- REQUIREMENT -
Copy out the data that comes next, character for character, and leave the images aside.

- DATA EXTRACT -
/---
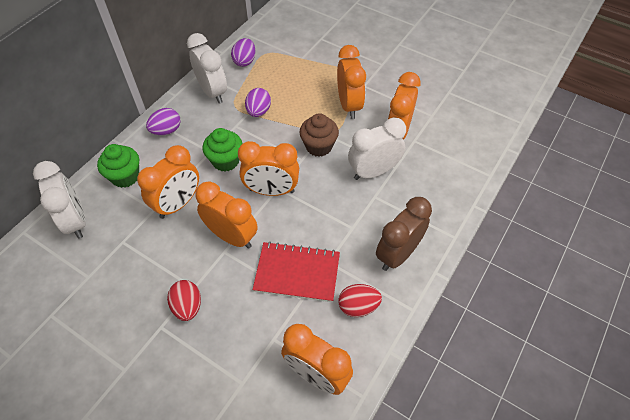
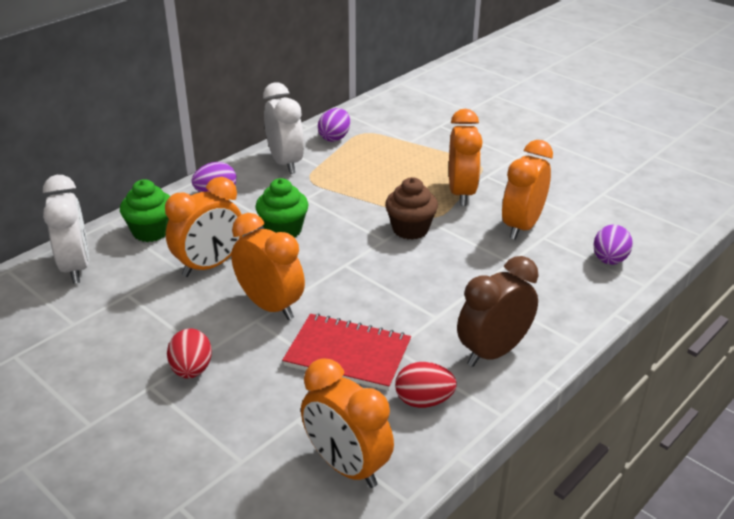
camera: 10 degrees right, 20 degrees down
(258, 111) = (339, 187): purple egg -> purple egg (609, 260)
(271, 191) = (335, 266): orange clock -> none
(373, 172) = (479, 263): white clock -> none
\---
- RESPONSE TO THE EXERCISE -
camera: 10 degrees right, 20 degrees down
(258, 111) = (339, 187): purple egg -> purple egg (609, 260)
(271, 191) = (335, 266): orange clock -> none
(373, 172) = (479, 263): white clock -> none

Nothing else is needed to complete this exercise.